**What you are asked to do**
Reproduce each of the entries below word for word, leaving every line as it appears.

**Data to examine**
____
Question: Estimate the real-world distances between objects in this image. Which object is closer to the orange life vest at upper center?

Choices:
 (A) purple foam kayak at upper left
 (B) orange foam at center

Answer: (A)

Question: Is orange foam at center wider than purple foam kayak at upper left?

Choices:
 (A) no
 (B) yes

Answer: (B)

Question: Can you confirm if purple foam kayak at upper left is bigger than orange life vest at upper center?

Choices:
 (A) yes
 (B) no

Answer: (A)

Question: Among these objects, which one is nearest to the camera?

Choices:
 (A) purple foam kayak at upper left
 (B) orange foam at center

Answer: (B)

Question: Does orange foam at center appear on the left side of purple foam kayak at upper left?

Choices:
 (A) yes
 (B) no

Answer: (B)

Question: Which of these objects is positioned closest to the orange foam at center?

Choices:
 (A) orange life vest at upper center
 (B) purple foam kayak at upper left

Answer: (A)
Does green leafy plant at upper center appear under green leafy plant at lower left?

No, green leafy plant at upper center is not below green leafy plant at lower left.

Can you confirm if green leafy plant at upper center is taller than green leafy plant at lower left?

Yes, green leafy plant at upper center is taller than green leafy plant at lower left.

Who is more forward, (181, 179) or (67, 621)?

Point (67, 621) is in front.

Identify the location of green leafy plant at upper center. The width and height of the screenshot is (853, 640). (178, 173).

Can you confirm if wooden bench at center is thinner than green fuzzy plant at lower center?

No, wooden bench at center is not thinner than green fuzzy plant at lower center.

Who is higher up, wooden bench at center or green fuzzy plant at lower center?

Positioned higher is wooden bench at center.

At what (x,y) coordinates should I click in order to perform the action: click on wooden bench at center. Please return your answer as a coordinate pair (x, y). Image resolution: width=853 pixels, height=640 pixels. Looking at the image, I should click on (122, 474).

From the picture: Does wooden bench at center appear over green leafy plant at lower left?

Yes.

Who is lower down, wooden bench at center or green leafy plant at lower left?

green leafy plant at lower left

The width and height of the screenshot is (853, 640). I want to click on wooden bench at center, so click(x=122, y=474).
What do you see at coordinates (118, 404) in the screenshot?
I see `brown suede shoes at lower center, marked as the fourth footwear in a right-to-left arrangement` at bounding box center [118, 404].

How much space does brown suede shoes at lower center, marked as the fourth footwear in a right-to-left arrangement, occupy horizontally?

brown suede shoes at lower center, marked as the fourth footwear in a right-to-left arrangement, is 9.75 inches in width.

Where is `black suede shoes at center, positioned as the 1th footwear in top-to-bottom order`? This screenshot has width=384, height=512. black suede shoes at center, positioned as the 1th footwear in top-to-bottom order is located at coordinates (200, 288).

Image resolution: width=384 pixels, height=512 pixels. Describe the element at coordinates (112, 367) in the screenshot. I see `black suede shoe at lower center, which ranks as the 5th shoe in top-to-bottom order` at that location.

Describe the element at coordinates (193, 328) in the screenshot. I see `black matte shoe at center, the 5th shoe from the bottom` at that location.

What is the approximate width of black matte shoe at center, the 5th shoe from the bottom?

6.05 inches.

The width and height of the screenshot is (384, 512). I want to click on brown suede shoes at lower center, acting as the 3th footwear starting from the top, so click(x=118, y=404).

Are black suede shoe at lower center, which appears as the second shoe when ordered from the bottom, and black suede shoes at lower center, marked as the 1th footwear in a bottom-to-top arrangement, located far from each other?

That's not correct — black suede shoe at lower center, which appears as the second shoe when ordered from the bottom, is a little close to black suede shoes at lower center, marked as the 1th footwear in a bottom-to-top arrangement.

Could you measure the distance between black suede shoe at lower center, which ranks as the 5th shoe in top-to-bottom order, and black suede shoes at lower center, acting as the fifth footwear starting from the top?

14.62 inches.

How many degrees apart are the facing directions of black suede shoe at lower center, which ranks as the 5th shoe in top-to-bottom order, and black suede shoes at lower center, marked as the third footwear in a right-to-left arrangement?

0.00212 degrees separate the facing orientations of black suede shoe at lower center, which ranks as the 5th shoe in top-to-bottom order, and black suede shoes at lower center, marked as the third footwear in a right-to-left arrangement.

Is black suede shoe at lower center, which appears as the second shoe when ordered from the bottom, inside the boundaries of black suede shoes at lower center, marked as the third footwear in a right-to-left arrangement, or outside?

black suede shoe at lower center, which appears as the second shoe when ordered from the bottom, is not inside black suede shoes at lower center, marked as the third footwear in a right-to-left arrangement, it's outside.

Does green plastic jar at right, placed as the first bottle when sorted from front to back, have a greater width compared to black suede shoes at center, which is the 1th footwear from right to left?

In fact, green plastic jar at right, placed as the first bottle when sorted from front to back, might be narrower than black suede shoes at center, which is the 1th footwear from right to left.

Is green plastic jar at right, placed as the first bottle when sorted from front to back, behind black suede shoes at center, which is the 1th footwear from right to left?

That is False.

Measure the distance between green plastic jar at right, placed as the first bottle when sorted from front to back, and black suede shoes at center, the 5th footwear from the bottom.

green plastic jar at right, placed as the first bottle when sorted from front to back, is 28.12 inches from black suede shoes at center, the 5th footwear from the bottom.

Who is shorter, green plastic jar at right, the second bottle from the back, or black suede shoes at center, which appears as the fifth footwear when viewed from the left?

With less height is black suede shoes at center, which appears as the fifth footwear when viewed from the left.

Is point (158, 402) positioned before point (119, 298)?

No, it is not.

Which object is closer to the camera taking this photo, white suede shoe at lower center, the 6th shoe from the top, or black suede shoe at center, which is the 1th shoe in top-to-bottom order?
____
**Answer space**
Question: Estimate the real-world distances between objects in this image. Which object is closer to the orange life vest at upper center?

Choices:
 (A) purple foam kayak at upper left
 (B) orange foam at center

Answer: (A)

Question: Is orange foam at center wider than purple foam kayak at upper left?

Choices:
 (A) no
 (B) yes

Answer: (B)

Question: Can you confirm if purple foam kayak at upper left is bigger than orange life vest at upper center?

Choices:
 (A) yes
 (B) no

Answer: (A)

Question: Among these objects, which one is nearest to the camera?

Choices:
 (A) purple foam kayak at upper left
 (B) orange foam at center

Answer: (B)

Question: Does orange foam at center appear on the left side of purple foam kayak at upper left?

Choices:
 (A) yes
 (B) no

Answer: (B)

Question: Which of these objects is positioned closest to the orange foam at center?

Choices:
 (A) orange life vest at upper center
 (B) purple foam kayak at upper left

Answer: (A)
Does green leafy plant at upper center appear under green leafy plant at lower left?

No, green leafy plant at upper center is not below green leafy plant at lower left.

Can you confirm if green leafy plant at upper center is taller than green leafy plant at lower left?

Yes, green leafy plant at upper center is taller than green leafy plant at lower left.

Who is more forward, (181, 179) or (67, 621)?

Point (67, 621) is in front.

Identify the location of green leafy plant at upper center. The width and height of the screenshot is (853, 640). (178, 173).

Can you confirm if wooden bench at center is thinner than green fuzzy plant at lower center?

No, wooden bench at center is not thinner than green fuzzy plant at lower center.

Who is higher up, wooden bench at center or green fuzzy plant at lower center?

Positioned higher is wooden bench at center.

At what (x,y) coordinates should I click in order to perform the action: click on wooden bench at center. Please return your answer as a coordinate pair (x, y). Image resolution: width=853 pixels, height=640 pixels. Looking at the image, I should click on (122, 474).

From the picture: Does wooden bench at center appear over green leafy plant at lower left?

Yes.

Who is lower down, wooden bench at center or green leafy plant at lower left?

green leafy plant at lower left

The width and height of the screenshot is (853, 640). I want to click on wooden bench at center, so click(x=122, y=474).
What do you see at coordinates (118, 404) in the screenshot?
I see `brown suede shoes at lower center, marked as the fourth footwear in a right-to-left arrangement` at bounding box center [118, 404].

How much space does brown suede shoes at lower center, marked as the fourth footwear in a right-to-left arrangement, occupy horizontally?

brown suede shoes at lower center, marked as the fourth footwear in a right-to-left arrangement, is 9.75 inches in width.

Where is `black suede shoes at center, positioned as the 1th footwear in top-to-bottom order`? This screenshot has width=384, height=512. black suede shoes at center, positioned as the 1th footwear in top-to-bottom order is located at coordinates (200, 288).

Image resolution: width=384 pixels, height=512 pixels. Describe the element at coordinates (112, 367) in the screenshot. I see `black suede shoe at lower center, which ranks as the 5th shoe in top-to-bottom order` at that location.

Describe the element at coordinates (193, 328) in the screenshot. I see `black matte shoe at center, the 5th shoe from the bottom` at that location.

What is the approximate width of black matte shoe at center, the 5th shoe from the bottom?

6.05 inches.

The width and height of the screenshot is (384, 512). I want to click on brown suede shoes at lower center, acting as the 3th footwear starting from the top, so click(x=118, y=404).

Are black suede shoe at lower center, which appears as the second shoe when ordered from the bottom, and black suede shoes at lower center, marked as the 1th footwear in a bottom-to-top arrangement, located far from each other?

That's not correct — black suede shoe at lower center, which appears as the second shoe when ordered from the bottom, is a little close to black suede shoes at lower center, marked as the 1th footwear in a bottom-to-top arrangement.

Could you measure the distance between black suede shoe at lower center, which ranks as the 5th shoe in top-to-bottom order, and black suede shoes at lower center, acting as the fifth footwear starting from the top?

14.62 inches.

How many degrees apart are the facing directions of black suede shoe at lower center, which ranks as the 5th shoe in top-to-bottom order, and black suede shoes at lower center, marked as the third footwear in a right-to-left arrangement?

0.00212 degrees separate the facing orientations of black suede shoe at lower center, which ranks as the 5th shoe in top-to-bottom order, and black suede shoes at lower center, marked as the third footwear in a right-to-left arrangement.

Is black suede shoe at lower center, which appears as the second shoe when ordered from the bottom, inside the boundaries of black suede shoes at lower center, marked as the third footwear in a right-to-left arrangement, or outside?

black suede shoe at lower center, which appears as the second shoe when ordered from the bottom, is not inside black suede shoes at lower center, marked as the third footwear in a right-to-left arrangement, it's outside.

Does green plastic jar at right, placed as the first bottle when sorted from front to back, have a greater width compared to black suede shoes at center, which is the 1th footwear from right to left?

In fact, green plastic jar at right, placed as the first bottle when sorted from front to back, might be narrower than black suede shoes at center, which is the 1th footwear from right to left.

Is green plastic jar at right, placed as the first bottle when sorted from front to back, behind black suede shoes at center, which is the 1th footwear from right to left?

That is False.

Measure the distance between green plastic jar at right, placed as the first bottle when sorted from front to back, and black suede shoes at center, the 5th footwear from the bottom.

green plastic jar at right, placed as the first bottle when sorted from front to back, is 28.12 inches from black suede shoes at center, the 5th footwear from the bottom.

Who is shorter, green plastic jar at right, the second bottle from the back, or black suede shoes at center, which appears as the fifth footwear when viewed from the left?

With less height is black suede shoes at center, which appears as the fifth footwear when viewed from the left.

Is point (158, 402) positioned before point (119, 298)?

No, it is not.

Which object is closer to the camera taking this photo, white suede shoe at lower center, the 6th shoe from the top, or black suede shoe at center, which is the 1th shoe in top-to-bottom order?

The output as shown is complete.